WORKING DATA ▸
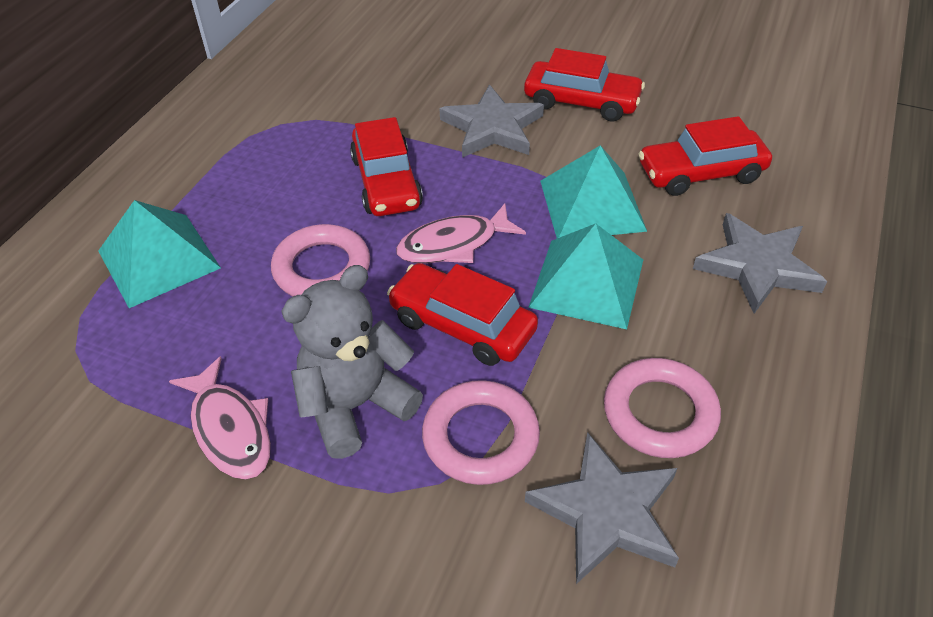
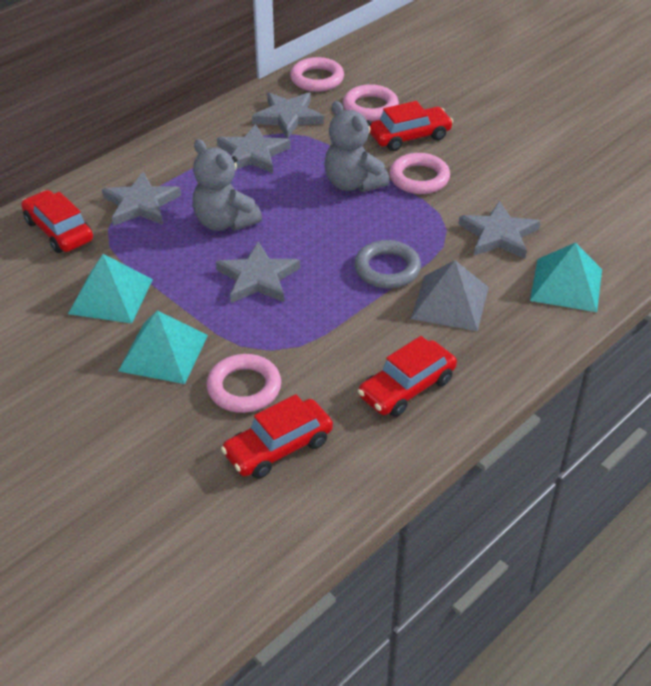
grey pyramid: 0 -> 1
grey ring: 0 -> 1
grey star: 3 -> 5
grey teddy bear: 1 -> 2
pink fish: 2 -> 0
pink ring: 3 -> 4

WHAT THE EXERCISE ASKS ▸ Return a verbatim transcription of the data, omitting all images.

REPLY ▸
grey pyramid: 0 -> 1
grey ring: 0 -> 1
grey star: 3 -> 5
grey teddy bear: 1 -> 2
pink fish: 2 -> 0
pink ring: 3 -> 4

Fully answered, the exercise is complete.